Your goal: The output is the lines below from the one with "gâteau [rouge] (2nd" through the one with "- → gâteau [noir]", both included, printed exactly and with no other line.

Object transformation records:
========

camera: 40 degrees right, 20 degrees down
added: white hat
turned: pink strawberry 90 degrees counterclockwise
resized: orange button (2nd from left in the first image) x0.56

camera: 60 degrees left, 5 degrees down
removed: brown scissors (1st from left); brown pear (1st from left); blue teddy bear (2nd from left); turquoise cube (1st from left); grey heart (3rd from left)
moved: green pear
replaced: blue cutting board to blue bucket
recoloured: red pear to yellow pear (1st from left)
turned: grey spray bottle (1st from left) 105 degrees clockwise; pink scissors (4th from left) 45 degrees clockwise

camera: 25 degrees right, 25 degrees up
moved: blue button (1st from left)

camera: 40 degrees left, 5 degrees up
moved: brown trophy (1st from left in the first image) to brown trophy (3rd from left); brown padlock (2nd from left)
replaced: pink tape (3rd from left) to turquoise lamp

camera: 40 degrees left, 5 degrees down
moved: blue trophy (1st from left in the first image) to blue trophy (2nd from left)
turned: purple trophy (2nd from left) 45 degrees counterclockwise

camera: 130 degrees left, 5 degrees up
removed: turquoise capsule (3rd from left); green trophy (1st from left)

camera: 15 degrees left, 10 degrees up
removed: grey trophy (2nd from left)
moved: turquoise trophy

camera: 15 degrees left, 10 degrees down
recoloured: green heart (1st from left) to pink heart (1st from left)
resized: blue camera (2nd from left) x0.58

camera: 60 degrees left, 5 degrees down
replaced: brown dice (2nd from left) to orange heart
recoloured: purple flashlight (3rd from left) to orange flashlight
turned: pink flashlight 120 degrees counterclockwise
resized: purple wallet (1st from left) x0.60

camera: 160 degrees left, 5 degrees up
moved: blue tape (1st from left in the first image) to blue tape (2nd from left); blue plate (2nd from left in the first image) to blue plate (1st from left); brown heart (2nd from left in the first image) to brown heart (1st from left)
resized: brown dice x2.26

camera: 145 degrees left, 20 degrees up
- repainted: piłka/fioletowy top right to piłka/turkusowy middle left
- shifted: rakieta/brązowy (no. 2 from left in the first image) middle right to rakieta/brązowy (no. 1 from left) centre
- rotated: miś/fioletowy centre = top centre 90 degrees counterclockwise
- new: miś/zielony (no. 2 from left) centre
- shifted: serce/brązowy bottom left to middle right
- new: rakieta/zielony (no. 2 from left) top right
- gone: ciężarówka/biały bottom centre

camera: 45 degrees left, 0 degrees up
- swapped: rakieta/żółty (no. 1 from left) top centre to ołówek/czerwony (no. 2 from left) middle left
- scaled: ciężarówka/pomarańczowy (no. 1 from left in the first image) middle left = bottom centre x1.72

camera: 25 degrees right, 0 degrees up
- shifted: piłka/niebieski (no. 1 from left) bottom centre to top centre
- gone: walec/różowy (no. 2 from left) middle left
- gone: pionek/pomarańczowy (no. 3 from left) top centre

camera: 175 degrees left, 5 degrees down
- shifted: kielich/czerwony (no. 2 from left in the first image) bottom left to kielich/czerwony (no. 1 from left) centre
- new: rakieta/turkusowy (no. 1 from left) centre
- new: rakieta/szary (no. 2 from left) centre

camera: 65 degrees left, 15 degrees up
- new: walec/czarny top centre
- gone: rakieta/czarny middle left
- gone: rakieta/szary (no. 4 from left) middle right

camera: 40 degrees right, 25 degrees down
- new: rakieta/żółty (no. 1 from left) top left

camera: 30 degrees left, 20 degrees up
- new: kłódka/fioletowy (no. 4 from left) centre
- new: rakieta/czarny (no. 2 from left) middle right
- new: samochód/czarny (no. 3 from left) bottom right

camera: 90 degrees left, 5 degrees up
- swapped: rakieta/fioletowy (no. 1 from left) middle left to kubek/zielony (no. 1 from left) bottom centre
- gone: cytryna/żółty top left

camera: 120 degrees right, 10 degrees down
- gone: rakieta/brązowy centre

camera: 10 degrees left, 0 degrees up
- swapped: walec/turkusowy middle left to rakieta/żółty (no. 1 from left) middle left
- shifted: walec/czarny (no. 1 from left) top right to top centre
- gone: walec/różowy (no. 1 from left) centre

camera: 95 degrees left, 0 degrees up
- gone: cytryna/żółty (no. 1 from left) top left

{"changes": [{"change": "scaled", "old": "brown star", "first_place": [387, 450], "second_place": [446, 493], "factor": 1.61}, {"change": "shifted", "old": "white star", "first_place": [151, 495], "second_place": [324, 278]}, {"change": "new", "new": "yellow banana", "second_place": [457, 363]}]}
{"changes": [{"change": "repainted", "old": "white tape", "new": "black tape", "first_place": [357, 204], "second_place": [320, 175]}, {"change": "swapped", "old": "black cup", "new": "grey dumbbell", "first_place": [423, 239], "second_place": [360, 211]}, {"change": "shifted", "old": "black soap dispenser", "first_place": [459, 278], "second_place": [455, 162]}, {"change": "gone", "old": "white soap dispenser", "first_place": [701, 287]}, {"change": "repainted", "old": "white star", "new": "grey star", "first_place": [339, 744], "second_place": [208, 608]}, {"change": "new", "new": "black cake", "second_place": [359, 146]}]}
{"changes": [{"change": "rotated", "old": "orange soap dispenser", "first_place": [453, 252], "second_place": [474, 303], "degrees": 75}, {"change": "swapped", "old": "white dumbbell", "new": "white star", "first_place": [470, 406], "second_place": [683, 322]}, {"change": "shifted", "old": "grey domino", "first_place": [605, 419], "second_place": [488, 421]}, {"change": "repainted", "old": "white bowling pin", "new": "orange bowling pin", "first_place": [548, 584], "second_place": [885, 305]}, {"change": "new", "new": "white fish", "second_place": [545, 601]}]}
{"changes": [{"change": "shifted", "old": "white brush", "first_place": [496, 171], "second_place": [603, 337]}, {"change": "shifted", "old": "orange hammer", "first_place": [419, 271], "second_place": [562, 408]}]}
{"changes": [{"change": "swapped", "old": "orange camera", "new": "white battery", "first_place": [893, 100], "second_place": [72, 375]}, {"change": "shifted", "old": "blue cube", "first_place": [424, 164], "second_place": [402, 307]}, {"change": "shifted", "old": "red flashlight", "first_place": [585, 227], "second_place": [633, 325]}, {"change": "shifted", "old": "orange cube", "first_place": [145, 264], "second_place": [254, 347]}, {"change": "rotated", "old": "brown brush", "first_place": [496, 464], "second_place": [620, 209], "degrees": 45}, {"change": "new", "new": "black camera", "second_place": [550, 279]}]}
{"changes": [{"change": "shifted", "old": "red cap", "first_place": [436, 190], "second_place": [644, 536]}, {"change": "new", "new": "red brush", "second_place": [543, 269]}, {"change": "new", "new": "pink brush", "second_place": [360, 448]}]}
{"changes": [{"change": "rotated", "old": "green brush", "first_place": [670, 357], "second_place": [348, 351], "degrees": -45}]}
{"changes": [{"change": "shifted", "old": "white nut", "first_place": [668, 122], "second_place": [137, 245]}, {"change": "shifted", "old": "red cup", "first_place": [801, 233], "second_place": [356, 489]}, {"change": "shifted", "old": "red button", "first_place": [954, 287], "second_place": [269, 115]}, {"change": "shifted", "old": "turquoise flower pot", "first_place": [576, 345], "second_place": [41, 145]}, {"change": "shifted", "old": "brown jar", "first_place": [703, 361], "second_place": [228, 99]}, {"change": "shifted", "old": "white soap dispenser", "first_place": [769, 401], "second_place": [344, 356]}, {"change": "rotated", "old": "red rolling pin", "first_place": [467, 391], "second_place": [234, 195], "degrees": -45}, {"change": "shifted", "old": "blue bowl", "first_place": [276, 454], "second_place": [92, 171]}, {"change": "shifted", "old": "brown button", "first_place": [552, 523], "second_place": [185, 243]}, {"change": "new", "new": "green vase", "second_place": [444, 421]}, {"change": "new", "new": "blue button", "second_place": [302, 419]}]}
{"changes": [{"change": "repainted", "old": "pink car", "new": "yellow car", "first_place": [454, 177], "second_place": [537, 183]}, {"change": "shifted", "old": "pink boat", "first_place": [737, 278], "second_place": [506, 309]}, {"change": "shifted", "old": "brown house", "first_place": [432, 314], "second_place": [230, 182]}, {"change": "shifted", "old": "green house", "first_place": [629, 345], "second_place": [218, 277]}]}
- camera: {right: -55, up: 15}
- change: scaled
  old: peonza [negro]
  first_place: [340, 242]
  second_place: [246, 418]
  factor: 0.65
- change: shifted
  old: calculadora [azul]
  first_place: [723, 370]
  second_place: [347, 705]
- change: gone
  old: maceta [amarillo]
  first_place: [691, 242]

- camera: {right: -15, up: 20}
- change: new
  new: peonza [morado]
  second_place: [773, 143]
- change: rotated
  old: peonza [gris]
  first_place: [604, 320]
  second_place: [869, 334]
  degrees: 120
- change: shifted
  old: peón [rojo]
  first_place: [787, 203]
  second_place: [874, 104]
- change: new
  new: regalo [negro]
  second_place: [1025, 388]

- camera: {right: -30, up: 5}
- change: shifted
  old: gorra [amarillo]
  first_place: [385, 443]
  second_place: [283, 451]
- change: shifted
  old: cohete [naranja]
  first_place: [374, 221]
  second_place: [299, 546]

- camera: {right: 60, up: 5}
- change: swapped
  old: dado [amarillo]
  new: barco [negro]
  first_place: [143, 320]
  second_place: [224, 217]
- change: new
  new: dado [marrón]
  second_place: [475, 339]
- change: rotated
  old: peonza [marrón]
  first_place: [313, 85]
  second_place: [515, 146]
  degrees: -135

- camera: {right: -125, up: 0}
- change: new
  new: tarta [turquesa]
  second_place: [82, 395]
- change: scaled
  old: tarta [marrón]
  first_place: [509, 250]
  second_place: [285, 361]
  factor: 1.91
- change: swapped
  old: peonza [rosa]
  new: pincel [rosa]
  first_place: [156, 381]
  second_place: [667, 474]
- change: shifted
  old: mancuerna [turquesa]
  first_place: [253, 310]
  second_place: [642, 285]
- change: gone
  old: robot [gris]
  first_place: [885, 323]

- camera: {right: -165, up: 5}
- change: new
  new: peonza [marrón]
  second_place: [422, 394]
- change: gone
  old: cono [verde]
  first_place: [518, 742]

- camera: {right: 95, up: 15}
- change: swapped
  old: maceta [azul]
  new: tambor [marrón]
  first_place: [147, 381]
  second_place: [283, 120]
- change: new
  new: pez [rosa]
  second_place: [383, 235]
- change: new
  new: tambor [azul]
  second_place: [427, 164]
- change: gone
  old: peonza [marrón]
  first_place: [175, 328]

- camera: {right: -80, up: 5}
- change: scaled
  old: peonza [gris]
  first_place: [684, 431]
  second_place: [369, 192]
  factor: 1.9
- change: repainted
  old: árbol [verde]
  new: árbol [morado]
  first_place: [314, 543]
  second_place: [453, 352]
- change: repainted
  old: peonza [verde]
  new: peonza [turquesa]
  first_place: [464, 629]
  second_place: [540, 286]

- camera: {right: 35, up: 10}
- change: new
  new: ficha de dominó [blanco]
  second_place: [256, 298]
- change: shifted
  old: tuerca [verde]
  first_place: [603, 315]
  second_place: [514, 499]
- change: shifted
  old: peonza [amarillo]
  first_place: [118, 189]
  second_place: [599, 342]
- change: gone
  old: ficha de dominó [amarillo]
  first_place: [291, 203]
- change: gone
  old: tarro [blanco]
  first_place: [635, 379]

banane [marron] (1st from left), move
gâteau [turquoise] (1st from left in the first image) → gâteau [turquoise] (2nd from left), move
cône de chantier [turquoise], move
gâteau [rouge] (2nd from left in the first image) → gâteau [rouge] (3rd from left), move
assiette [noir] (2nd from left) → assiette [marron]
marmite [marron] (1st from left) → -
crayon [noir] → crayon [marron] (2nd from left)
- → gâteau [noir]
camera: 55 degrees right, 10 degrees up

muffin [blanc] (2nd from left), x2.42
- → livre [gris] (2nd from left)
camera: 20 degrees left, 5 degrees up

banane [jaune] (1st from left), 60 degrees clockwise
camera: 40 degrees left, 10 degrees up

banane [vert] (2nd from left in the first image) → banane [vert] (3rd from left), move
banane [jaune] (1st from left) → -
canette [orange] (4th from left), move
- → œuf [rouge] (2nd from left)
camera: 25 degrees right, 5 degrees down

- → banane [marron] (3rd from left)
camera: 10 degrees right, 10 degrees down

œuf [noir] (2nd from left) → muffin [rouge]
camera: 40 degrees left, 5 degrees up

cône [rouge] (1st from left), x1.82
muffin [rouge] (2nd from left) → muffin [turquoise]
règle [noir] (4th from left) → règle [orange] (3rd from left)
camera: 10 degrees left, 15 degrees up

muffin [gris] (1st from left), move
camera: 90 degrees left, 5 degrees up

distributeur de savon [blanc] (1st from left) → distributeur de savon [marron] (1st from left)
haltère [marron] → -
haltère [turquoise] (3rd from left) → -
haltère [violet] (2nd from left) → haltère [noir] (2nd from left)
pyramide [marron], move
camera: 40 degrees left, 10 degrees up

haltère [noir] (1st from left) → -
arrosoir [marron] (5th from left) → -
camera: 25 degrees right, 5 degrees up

========

Written reply:
gâteau [rouge] (2nd from left in the first image) → gâteau [rouge] (3rd from left), move
assiette [noir] (2nd from left) → assiette [marron]
marmite [marron] (1st from left) → -
crayon [noir] → crayon [marron] (2nd from left)
- → gâteau [noir]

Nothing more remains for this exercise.